HOW TO COMPLETE THIS TASK
Give the data again exactly as written, without any of its pictures.

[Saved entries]
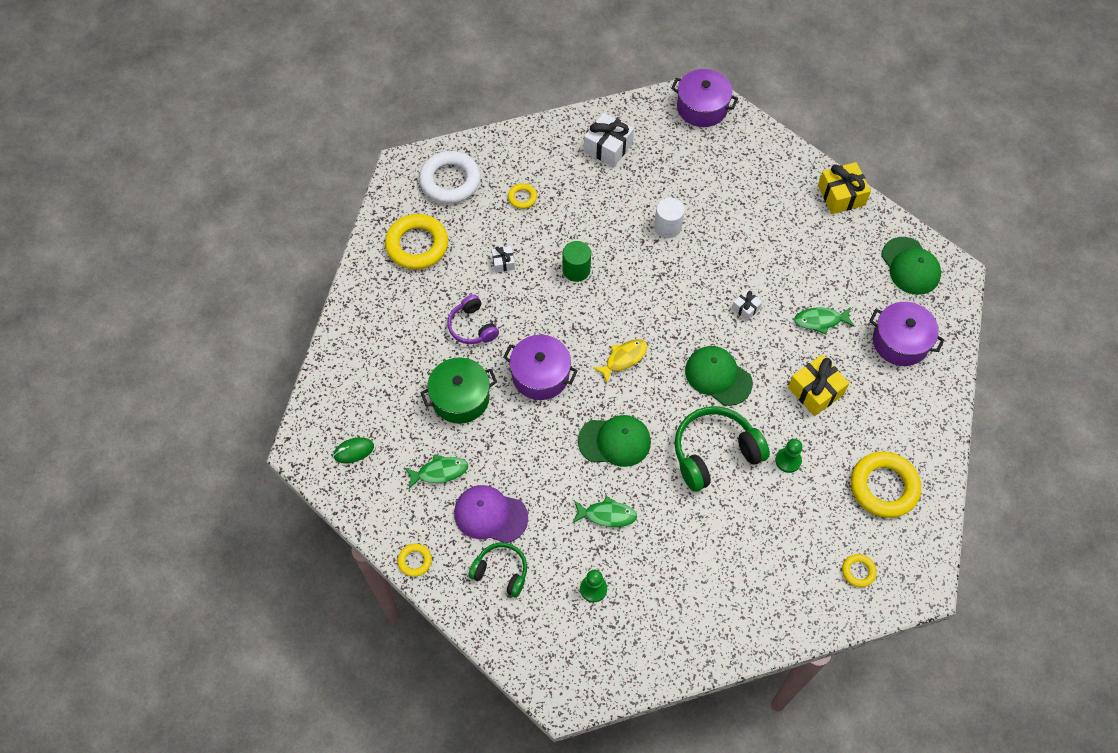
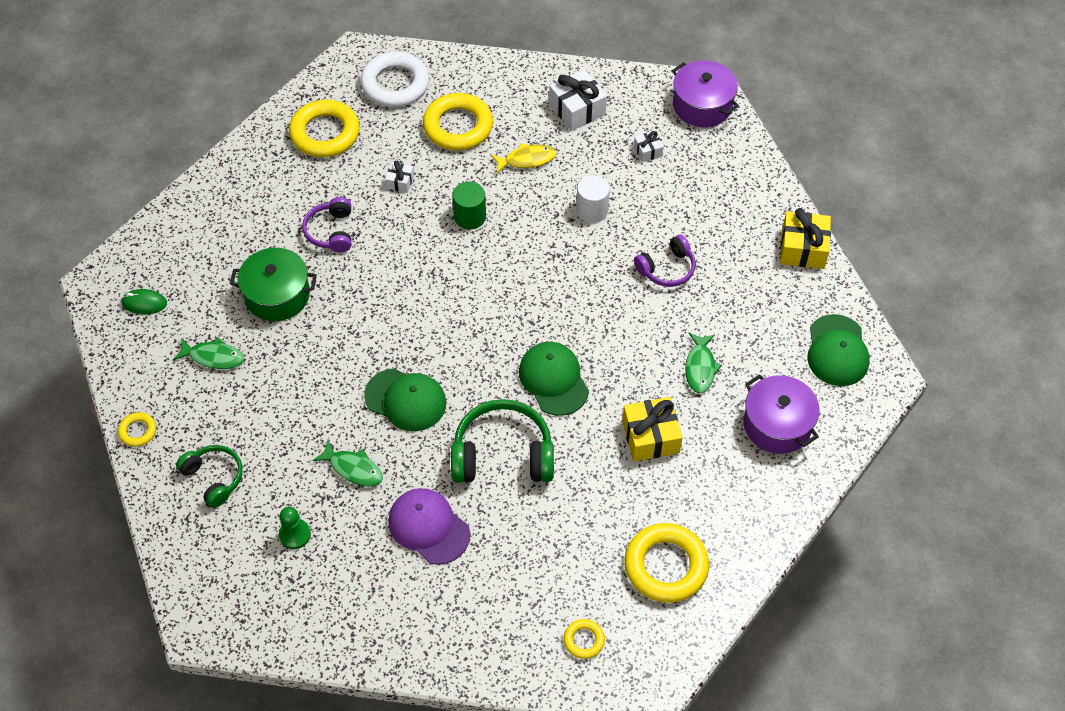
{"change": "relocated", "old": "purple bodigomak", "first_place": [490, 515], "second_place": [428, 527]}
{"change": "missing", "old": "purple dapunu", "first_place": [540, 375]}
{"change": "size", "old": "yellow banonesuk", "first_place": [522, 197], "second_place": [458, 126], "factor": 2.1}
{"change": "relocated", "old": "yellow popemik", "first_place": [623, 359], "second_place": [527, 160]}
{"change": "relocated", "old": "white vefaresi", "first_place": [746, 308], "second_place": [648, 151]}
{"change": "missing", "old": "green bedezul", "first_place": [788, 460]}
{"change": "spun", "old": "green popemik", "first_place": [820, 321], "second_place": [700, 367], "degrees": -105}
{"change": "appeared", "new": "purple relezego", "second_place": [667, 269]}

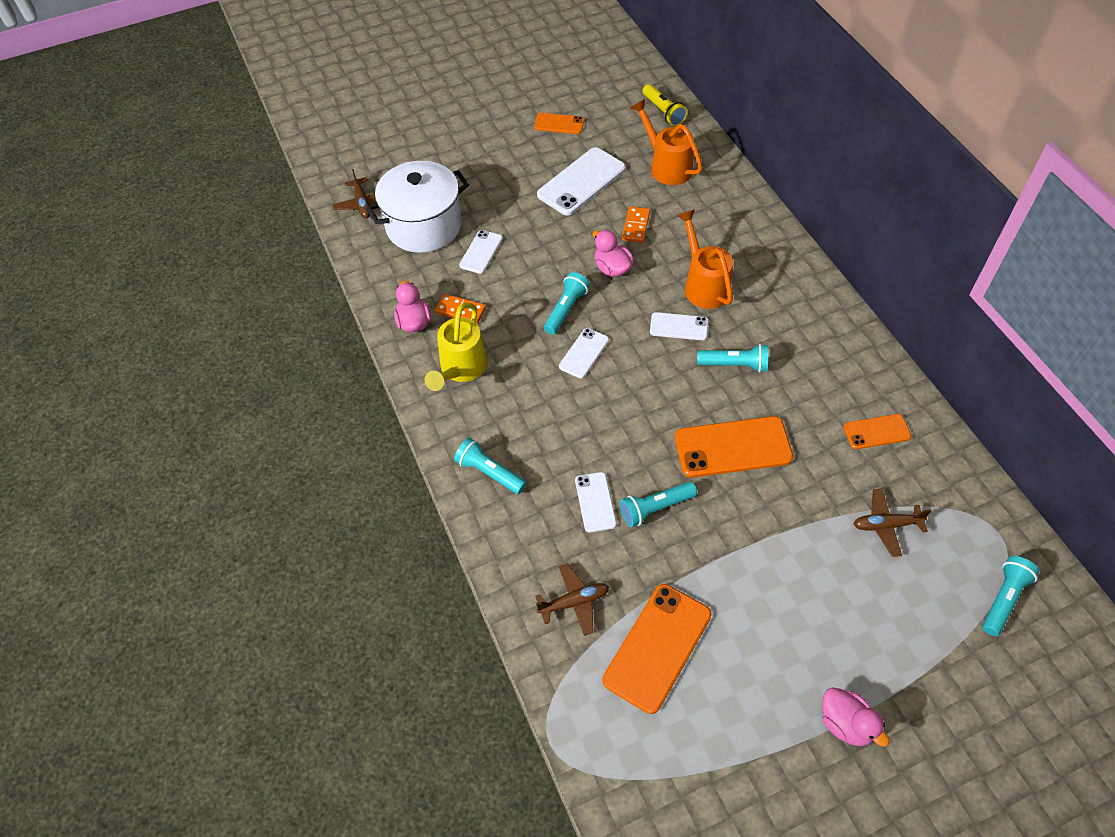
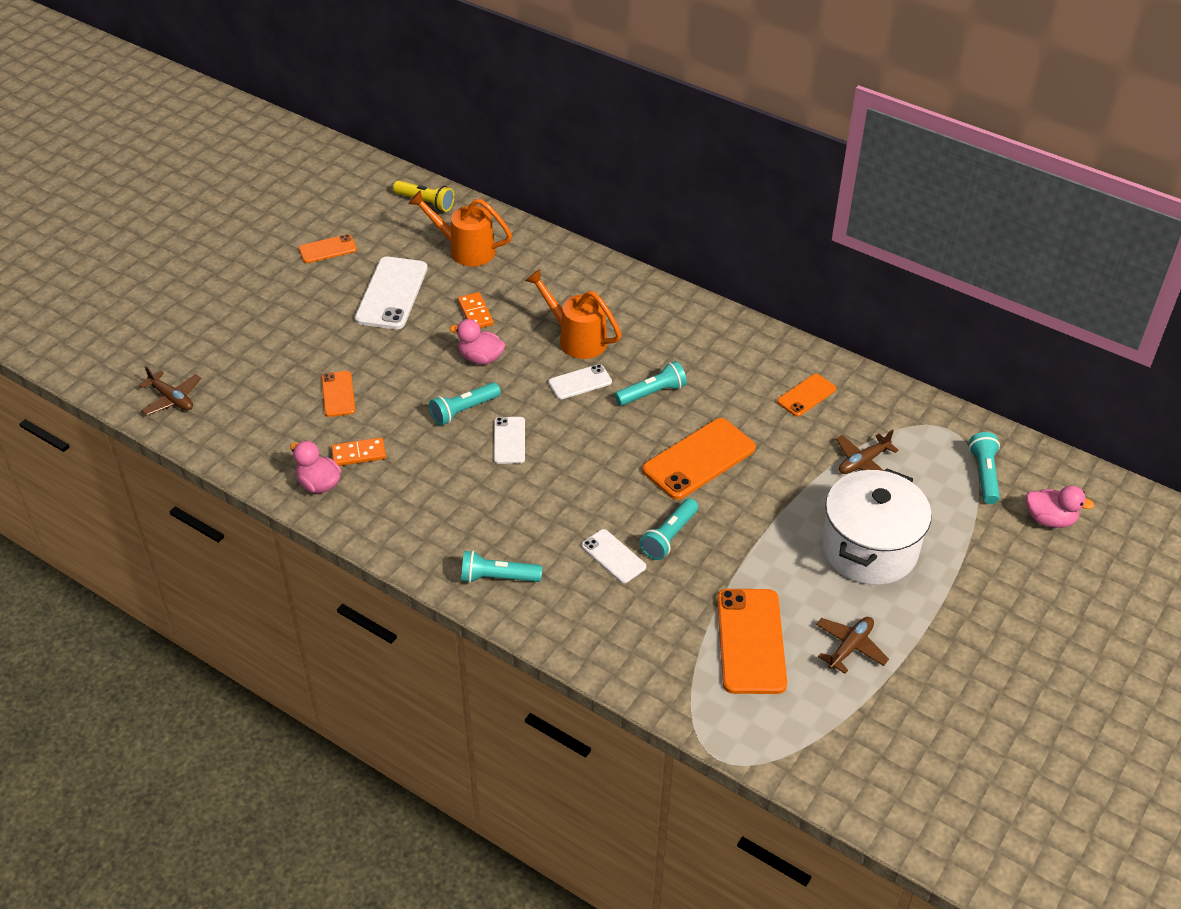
{"change": "relocated", "old": "white dapunu", "first_place": [424, 226], "second_place": [869, 549]}
{"change": "missing", "old": "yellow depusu", "first_place": [461, 369]}
{"change": "colour", "old": "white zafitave", "new": "orange zafitave", "first_place": [481, 252], "second_place": [338, 394]}
{"change": "relocated", "old": "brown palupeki", "first_place": [574, 602], "second_place": [850, 647]}
{"change": "spun", "old": "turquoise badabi", "first_place": [566, 309], "second_place": [463, 410], "degrees": -120}
{"change": "relocated", "old": "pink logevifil", "first_place": [846, 724], "second_place": [1049, 519]}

EXERCISE OUTPUT
{"change": "relocated", "old": "purple bodigomak", "first_place": [490, 515], "second_place": [428, 527]}
{"change": "missing", "old": "purple dapunu", "first_place": [540, 375]}
{"change": "size", "old": "yellow banonesuk", "first_place": [522, 197], "second_place": [458, 126], "factor": 2.1}
{"change": "relocated", "old": "yellow popemik", "first_place": [623, 359], "second_place": [527, 160]}
{"change": "relocated", "old": "white vefaresi", "first_place": [746, 308], "second_place": [648, 151]}
{"change": "missing", "old": "green bedezul", "first_place": [788, 460]}
{"change": "spun", "old": "green popemik", "first_place": [820, 321], "second_place": [700, 367], "degrees": -105}
{"change": "appeared", "new": "purple relezego", "second_place": [667, 269]}

{"change": "relocated", "old": "white dapunu", "first_place": [424, 226], "second_place": [869, 549]}
{"change": "missing", "old": "yellow depusu", "first_place": [461, 369]}
{"change": "colour", "old": "white zafitave", "new": "orange zafitave", "first_place": [481, 252], "second_place": [338, 394]}
{"change": "relocated", "old": "brown palupeki", "first_place": [574, 602], "second_place": [850, 647]}
{"change": "spun", "old": "turquoise badabi", "first_place": [566, 309], "second_place": [463, 410], "degrees": -120}
{"change": "relocated", "old": "pink logevifil", "first_place": [846, 724], "second_place": [1049, 519]}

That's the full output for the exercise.